* _What you have to do_:
Pull from the data below each line where the word "left" occurs, and copy it.

Available records below:

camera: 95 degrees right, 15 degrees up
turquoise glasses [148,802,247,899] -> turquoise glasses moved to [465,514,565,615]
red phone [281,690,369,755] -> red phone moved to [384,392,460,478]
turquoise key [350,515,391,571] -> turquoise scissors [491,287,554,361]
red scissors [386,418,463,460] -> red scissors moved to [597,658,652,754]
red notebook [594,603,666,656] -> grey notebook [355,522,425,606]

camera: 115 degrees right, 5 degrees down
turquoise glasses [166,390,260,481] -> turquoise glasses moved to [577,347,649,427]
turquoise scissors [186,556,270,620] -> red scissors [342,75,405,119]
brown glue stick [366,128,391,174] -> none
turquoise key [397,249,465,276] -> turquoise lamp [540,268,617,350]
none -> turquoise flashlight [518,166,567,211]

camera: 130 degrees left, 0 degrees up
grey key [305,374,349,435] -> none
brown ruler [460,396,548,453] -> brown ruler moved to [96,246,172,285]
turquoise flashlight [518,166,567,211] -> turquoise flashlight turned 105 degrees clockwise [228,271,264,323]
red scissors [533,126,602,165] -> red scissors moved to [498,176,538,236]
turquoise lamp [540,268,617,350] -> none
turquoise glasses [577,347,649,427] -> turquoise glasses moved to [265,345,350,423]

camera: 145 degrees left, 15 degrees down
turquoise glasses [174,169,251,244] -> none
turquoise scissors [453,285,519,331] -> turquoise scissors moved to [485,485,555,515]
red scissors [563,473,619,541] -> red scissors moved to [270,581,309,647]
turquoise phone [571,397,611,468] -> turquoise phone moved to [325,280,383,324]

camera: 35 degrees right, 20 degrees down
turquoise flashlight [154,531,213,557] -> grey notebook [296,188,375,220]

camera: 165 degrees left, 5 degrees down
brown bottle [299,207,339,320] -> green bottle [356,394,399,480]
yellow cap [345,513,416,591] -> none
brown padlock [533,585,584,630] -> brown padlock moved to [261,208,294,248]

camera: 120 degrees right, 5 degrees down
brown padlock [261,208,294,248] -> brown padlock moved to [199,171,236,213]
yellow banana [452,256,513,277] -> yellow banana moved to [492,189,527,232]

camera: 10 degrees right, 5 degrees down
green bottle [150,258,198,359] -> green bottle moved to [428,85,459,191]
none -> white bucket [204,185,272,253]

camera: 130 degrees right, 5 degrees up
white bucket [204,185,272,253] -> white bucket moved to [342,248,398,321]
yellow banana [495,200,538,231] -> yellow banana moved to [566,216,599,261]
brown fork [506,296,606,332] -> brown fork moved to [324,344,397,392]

End of Available records.

* _Written response_:
camera: 130 degrees left, 0 degrees up
camera: 145 degrees left, 15 degrees down
camera: 165 degrees left, 5 degrees down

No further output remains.